Exercise prompt:
Retype, word for word, every line from the one holding "USB 9: [586,247,643,287]" through the one holding "camera.ini: [594,281,616,309] ->" in the entries below, both included, and only those lines.
[Opening Data provided section]
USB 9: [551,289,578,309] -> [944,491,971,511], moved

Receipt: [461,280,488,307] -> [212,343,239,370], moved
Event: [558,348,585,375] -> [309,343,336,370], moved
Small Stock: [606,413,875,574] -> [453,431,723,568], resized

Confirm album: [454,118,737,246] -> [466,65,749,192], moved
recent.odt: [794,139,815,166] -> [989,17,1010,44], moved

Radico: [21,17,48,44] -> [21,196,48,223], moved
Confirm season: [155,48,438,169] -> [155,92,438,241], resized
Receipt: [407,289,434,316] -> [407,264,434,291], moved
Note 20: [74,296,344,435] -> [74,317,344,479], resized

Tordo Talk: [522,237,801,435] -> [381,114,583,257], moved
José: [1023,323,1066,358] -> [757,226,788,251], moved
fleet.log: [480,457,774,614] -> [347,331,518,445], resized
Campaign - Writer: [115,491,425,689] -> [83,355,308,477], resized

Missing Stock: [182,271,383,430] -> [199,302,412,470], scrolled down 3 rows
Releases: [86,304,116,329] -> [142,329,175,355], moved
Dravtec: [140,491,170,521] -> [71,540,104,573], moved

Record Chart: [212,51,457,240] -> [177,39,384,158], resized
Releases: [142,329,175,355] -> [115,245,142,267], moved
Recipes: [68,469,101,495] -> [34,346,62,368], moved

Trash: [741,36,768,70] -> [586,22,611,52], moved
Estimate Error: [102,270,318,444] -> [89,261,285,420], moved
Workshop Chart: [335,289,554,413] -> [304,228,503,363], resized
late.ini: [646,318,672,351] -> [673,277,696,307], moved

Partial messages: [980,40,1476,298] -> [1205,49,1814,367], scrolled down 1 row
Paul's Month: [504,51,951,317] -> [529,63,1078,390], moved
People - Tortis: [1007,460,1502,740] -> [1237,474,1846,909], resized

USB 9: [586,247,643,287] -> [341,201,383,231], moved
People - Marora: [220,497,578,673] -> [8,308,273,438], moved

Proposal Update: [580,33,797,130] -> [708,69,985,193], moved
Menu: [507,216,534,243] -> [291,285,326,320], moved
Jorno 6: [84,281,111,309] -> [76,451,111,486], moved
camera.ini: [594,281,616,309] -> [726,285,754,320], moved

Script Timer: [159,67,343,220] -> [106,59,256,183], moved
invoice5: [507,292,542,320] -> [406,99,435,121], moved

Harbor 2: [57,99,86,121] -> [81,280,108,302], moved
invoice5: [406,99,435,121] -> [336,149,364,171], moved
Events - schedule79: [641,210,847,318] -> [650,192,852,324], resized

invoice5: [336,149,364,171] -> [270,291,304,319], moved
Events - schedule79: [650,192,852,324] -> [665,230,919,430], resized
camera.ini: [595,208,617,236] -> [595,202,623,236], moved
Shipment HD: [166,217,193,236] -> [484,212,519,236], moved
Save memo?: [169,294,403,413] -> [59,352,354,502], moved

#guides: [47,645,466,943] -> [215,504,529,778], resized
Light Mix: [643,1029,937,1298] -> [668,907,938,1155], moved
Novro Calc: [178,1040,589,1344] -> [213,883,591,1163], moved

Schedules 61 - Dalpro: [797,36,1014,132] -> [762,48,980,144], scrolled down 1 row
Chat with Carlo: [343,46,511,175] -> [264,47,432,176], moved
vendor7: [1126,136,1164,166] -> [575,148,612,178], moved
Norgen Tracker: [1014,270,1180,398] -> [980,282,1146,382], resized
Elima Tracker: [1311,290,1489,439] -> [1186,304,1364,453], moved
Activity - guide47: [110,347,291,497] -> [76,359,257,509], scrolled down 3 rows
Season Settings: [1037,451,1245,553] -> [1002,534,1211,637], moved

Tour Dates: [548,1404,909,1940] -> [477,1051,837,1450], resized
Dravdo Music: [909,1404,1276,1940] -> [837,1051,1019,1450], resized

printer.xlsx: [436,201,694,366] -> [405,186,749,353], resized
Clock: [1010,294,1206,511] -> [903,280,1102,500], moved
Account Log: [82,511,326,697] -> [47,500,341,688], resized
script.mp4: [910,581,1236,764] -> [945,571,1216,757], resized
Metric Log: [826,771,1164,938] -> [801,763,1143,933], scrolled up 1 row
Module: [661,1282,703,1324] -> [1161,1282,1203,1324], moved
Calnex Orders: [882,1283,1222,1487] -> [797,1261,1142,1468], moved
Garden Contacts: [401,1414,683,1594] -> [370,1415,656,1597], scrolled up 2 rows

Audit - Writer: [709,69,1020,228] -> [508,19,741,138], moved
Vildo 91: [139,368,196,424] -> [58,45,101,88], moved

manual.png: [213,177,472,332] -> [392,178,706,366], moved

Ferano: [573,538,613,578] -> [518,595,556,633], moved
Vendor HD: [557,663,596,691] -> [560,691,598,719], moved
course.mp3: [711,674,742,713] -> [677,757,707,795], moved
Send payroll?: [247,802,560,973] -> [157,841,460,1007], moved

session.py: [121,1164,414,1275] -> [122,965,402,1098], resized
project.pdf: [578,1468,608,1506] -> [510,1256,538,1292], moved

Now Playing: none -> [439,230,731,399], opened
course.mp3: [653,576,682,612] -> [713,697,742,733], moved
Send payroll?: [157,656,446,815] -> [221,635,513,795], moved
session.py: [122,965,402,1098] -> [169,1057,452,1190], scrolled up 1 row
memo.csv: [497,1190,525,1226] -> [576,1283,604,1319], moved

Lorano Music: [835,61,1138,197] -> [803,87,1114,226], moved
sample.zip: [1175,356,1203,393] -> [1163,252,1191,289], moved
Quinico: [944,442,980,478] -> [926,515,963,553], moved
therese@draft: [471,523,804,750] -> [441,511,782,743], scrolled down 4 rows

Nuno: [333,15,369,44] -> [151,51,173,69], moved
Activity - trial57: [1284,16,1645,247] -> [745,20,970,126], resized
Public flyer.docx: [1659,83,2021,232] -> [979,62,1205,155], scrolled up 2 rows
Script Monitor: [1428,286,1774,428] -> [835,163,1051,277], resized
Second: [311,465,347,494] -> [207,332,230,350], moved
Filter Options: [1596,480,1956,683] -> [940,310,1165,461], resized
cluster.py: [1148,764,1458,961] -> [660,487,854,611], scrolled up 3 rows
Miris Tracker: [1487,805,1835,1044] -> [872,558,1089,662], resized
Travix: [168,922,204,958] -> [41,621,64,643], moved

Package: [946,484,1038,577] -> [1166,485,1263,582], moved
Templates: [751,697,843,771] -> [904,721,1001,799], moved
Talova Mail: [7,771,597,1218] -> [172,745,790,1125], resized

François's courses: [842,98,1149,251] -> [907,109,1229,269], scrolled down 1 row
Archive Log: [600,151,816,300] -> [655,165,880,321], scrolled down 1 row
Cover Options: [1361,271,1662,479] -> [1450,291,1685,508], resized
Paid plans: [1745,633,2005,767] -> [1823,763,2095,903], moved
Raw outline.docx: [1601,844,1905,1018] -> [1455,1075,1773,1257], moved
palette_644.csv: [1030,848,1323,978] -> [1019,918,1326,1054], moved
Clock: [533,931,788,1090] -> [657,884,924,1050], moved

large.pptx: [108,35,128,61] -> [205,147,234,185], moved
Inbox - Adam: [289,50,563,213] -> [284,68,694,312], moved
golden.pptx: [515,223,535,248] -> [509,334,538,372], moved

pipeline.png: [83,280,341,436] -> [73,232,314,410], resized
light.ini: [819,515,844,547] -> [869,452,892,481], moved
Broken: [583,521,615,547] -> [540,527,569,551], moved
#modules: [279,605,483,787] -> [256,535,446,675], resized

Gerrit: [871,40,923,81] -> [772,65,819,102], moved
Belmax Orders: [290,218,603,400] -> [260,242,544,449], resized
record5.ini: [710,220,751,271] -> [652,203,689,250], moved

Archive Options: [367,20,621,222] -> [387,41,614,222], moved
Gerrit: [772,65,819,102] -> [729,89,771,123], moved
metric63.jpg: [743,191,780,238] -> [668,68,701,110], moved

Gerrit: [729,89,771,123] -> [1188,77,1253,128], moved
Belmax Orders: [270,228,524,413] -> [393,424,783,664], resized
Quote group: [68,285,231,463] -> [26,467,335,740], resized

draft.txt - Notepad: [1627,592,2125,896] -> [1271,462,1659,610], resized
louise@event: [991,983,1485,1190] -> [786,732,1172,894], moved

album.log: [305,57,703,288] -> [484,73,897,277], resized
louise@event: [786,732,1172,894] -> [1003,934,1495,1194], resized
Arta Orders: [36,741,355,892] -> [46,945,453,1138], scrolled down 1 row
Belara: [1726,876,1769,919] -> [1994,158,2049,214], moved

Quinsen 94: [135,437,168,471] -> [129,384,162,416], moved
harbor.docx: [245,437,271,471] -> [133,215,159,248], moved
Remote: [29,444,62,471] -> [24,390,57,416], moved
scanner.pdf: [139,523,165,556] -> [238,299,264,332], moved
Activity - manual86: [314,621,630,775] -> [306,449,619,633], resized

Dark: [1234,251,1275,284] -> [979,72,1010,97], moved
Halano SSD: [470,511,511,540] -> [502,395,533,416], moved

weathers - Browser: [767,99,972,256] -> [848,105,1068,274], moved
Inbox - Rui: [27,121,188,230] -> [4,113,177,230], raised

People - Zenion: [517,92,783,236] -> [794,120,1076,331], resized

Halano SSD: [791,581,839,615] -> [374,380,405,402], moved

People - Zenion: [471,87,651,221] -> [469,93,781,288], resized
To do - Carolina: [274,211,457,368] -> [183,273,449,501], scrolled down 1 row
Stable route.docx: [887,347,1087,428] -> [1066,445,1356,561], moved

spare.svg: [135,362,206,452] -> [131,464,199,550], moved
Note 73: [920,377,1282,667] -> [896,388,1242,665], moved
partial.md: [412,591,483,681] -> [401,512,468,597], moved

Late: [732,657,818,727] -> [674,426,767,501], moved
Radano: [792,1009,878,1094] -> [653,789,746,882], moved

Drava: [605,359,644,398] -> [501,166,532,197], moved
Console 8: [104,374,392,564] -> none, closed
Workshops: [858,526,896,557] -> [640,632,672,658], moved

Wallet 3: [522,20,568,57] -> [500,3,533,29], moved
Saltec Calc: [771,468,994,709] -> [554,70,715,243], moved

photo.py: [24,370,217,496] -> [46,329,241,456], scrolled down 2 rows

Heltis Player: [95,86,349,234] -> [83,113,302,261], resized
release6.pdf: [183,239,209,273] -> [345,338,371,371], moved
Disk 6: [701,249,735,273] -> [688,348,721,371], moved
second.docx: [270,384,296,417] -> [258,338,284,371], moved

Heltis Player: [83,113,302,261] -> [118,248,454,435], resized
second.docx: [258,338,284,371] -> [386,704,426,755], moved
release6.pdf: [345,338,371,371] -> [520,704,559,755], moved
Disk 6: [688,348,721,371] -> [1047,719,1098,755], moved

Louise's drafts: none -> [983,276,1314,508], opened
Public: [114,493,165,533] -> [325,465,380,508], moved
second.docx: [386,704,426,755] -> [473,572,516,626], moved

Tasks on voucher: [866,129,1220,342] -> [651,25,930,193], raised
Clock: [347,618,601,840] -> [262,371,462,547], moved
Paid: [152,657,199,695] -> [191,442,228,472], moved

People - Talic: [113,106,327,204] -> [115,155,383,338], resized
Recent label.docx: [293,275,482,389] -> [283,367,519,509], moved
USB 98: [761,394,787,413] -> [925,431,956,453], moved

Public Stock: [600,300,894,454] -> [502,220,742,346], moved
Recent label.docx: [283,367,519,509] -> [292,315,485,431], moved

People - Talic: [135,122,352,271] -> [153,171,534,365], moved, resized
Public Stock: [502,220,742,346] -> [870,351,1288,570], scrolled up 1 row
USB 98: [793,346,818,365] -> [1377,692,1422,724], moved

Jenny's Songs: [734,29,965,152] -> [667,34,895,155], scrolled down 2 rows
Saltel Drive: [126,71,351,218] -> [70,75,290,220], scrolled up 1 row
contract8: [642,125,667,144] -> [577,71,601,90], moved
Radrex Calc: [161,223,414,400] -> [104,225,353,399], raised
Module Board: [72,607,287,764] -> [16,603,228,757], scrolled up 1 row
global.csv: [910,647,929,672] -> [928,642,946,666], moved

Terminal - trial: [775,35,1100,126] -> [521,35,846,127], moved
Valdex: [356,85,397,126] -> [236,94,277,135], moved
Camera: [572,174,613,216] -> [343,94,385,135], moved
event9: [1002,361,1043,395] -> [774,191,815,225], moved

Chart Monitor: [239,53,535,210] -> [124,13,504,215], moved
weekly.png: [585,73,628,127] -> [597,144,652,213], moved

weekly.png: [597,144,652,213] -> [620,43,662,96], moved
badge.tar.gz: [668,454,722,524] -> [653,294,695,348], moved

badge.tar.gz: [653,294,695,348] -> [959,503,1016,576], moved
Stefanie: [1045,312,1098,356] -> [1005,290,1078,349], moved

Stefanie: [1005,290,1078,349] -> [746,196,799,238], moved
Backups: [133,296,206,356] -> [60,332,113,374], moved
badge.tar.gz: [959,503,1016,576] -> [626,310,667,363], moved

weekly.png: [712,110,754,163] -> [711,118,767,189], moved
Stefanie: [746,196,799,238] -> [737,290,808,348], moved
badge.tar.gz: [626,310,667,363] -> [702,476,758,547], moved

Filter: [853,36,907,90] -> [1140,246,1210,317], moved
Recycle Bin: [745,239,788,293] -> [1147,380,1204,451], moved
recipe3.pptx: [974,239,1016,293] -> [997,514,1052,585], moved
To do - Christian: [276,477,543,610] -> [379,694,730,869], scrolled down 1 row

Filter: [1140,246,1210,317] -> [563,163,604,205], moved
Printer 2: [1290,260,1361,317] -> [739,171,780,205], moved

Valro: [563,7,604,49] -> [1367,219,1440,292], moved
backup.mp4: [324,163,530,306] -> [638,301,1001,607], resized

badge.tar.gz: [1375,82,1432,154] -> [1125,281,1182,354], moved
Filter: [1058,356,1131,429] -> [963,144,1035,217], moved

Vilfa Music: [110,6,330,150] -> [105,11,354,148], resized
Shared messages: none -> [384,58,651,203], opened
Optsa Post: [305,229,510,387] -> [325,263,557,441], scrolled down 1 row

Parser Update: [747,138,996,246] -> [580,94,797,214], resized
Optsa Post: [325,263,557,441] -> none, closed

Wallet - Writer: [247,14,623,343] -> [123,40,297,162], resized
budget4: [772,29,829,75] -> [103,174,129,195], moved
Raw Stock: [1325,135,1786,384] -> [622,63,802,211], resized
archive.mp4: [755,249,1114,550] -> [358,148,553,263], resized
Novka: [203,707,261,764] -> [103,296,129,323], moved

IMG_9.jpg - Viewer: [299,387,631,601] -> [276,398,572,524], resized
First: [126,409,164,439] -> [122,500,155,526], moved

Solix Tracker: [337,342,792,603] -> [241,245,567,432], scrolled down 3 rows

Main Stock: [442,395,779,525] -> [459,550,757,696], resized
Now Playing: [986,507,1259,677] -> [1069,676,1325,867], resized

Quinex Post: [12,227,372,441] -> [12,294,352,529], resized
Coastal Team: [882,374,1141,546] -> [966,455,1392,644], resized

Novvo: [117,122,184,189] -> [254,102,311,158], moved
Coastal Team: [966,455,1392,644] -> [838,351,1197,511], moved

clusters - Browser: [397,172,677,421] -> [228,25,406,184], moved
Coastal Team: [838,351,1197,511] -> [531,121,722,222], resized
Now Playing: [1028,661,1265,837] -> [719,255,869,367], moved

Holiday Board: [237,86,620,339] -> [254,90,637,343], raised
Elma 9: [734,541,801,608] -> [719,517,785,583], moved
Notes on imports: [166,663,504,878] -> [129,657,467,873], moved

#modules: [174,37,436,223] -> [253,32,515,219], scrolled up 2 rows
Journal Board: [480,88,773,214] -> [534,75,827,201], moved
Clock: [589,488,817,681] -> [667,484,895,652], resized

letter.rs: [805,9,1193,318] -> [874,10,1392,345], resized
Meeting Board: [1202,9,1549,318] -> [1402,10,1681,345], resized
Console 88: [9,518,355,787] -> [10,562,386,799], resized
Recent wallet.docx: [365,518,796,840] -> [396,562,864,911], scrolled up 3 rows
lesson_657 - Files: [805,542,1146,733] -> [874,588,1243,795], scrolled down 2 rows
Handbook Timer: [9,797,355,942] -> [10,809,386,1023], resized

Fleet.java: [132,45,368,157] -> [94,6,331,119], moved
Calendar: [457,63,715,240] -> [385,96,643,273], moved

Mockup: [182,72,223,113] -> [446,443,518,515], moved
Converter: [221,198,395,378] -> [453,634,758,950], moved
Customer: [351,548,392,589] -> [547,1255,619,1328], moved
[Closing Data provided section]
Solution to the problem:
USB 9: [586,247,643,287] -> [341,201,383,231], moved
People - Marora: [220,497,578,673] -> [8,308,273,438], moved

Proposal Update: [580,33,797,130] -> [708,69,985,193], moved
Menu: [507,216,534,243] -> [291,285,326,320], moved
Jorno 6: [84,281,111,309] -> [76,451,111,486], moved
camera.ini: [594,281,616,309] -> [726,285,754,320], moved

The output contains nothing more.